*** RECORDS FOR THE EXERCISE ***

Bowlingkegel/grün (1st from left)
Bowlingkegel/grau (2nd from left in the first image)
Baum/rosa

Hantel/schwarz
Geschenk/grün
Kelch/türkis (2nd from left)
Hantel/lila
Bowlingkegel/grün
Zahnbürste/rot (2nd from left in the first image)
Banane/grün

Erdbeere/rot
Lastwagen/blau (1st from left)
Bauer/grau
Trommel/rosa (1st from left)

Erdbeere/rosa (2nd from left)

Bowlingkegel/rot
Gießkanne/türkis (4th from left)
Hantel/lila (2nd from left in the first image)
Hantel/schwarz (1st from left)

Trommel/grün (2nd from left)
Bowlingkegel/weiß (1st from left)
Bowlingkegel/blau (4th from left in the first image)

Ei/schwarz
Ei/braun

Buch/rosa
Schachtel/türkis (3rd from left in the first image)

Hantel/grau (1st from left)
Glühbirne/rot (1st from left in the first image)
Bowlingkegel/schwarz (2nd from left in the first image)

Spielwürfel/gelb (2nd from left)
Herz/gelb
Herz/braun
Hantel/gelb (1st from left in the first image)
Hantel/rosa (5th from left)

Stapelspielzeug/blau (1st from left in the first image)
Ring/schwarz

*** End of RECORDS FOR THE EXERCISE ***

Your answer must be the line that contains "Hantel/grau (1st from left)" and every line after it to the end of the records, reproduced exactly.

Hantel/grau (1st from left)
Glühbirne/rot (1st from left in the first image)
Bowlingkegel/schwarz (2nd from left in the first image)

Spielwürfel/gelb (2nd from left)
Herz/gelb
Herz/braun
Hantel/gelb (1st from left in the first image)
Hantel/rosa (5th from left)

Stapelspielzeug/blau (1st from left in the first image)
Ring/schwarz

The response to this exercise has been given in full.